(Data records)
┄┄┄┄┄┄┄┄┄┄

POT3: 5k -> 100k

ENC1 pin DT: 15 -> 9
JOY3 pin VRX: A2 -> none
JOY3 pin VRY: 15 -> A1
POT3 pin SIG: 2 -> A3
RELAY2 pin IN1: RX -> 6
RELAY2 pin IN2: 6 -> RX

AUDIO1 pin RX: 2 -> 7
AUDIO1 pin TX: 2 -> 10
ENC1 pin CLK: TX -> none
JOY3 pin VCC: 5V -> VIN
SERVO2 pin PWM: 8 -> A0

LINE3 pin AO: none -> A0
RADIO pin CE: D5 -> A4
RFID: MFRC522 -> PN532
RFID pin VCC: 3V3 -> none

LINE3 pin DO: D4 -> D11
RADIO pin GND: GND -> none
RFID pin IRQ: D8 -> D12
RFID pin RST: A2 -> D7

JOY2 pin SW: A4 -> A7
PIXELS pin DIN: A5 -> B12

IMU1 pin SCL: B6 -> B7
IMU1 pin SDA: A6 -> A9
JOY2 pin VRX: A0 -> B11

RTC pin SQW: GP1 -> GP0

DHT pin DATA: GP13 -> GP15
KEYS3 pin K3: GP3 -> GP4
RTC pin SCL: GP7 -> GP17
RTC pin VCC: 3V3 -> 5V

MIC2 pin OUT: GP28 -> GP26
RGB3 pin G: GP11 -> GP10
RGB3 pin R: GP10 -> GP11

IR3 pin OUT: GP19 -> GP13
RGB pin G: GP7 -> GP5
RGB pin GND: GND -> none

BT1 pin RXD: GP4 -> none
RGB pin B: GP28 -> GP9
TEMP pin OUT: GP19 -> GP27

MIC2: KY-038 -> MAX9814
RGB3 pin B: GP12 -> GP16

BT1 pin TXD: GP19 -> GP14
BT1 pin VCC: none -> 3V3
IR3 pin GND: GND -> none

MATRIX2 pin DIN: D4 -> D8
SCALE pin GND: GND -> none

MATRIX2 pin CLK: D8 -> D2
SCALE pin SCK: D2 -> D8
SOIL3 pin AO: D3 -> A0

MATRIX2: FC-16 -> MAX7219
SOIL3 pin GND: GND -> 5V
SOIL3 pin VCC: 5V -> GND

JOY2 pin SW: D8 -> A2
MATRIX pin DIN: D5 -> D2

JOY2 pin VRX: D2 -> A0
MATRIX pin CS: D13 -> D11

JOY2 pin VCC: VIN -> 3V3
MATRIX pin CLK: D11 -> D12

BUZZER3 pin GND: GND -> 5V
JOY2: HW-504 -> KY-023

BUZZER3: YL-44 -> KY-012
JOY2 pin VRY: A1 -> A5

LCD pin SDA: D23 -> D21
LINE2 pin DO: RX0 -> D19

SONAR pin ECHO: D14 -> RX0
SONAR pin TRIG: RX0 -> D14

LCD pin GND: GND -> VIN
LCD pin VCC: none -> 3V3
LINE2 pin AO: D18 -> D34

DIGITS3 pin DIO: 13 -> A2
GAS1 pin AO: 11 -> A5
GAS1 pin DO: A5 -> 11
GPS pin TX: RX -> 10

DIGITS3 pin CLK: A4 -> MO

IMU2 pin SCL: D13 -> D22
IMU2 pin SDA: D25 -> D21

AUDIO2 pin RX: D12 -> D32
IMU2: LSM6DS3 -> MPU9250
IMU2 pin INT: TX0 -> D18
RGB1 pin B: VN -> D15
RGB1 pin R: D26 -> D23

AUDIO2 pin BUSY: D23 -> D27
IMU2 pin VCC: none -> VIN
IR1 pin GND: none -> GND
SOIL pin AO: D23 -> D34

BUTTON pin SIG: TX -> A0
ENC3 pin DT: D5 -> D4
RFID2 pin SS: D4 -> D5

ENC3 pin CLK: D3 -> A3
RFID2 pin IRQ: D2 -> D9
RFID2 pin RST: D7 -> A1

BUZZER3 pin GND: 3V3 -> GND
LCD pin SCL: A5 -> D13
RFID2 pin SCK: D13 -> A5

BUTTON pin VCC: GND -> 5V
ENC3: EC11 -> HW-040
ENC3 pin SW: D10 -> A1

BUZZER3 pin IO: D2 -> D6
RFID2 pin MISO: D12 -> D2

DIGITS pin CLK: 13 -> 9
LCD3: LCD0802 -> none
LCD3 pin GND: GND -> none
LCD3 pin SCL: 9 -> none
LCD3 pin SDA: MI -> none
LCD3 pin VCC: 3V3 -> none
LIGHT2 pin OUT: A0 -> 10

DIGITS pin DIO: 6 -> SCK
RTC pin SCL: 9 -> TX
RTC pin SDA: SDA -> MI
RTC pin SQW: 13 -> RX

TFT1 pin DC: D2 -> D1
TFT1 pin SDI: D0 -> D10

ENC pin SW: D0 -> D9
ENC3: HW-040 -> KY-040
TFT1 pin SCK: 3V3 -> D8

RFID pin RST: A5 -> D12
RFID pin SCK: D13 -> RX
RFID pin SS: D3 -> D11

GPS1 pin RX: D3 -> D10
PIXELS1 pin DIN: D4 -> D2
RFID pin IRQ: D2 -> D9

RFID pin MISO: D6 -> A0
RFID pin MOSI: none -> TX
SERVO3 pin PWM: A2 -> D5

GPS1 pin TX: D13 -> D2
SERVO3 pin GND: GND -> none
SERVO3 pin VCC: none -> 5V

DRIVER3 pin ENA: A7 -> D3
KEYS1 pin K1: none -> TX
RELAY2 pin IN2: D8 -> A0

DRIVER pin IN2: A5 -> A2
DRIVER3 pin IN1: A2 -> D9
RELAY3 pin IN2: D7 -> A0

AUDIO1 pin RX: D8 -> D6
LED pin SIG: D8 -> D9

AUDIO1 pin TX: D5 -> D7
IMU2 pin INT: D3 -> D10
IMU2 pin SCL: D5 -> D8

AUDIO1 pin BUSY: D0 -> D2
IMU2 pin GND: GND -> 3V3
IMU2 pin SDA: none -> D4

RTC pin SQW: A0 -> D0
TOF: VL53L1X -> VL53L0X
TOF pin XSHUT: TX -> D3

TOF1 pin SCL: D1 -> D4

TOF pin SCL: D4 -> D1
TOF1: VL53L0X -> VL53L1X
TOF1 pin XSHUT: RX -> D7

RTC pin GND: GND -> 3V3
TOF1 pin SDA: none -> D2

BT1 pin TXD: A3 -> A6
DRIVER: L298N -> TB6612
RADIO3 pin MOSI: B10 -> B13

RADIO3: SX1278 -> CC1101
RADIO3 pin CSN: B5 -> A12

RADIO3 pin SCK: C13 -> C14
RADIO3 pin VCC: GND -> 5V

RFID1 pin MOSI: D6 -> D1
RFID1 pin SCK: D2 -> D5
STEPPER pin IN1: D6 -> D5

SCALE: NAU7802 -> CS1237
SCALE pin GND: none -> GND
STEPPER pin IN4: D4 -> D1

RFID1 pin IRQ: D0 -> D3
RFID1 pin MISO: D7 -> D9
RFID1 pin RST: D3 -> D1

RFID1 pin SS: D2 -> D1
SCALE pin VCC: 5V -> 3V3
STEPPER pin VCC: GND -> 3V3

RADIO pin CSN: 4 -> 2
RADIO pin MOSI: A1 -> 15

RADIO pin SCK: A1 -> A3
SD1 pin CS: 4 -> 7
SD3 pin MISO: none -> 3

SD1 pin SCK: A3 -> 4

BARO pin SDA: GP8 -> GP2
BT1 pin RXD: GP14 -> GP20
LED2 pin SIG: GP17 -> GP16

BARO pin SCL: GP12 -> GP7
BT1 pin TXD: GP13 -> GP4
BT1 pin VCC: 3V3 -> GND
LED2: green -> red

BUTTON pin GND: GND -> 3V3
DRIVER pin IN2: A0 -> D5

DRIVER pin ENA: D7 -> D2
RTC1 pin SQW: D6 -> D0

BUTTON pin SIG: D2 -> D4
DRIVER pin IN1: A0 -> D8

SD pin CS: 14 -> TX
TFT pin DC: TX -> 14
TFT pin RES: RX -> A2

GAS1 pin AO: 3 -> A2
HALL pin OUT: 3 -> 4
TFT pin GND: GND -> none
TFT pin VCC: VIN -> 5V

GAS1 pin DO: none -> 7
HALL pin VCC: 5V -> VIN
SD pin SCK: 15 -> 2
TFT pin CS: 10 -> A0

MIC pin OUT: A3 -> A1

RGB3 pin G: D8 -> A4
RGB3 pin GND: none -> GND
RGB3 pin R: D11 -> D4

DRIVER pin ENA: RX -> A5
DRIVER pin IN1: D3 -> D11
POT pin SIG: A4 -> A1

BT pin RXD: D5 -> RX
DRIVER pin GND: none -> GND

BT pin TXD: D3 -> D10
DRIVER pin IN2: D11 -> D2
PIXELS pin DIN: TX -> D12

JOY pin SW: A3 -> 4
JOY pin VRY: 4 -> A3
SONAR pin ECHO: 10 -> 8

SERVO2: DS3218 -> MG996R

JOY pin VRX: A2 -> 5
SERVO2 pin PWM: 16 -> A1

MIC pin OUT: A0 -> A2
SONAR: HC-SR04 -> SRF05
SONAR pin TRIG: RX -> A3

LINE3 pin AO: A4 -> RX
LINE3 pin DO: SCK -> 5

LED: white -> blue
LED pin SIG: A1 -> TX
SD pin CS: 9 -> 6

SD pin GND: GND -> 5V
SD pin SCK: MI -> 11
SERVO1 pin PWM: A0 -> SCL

┄┄┄┄┄┄┄┄┄┄

Your reply is to repeat, unchanged, the lines above running from the one with "TFT pin CS: 10 -> A0" up to and including the one with "JOY pin VRX: A2 -> 5".

TFT pin CS: 10 -> A0

MIC pin OUT: A3 -> A1

RGB3 pin G: D8 -> A4
RGB3 pin GND: none -> GND
RGB3 pin R: D11 -> D4

DRIVER pin ENA: RX -> A5
DRIVER pin IN1: D3 -> D11
POT pin SIG: A4 -> A1

BT pin RXD: D5 -> RX
DRIVER pin GND: none -> GND

BT pin TXD: D3 -> D10
DRIVER pin IN2: D11 -> D2
PIXELS pin DIN: TX -> D12

JOY pin SW: A3 -> 4
JOY pin VRY: 4 -> A3
SONAR pin ECHO: 10 -> 8

SERVO2: DS3218 -> MG996R

JOY pin VRX: A2 -> 5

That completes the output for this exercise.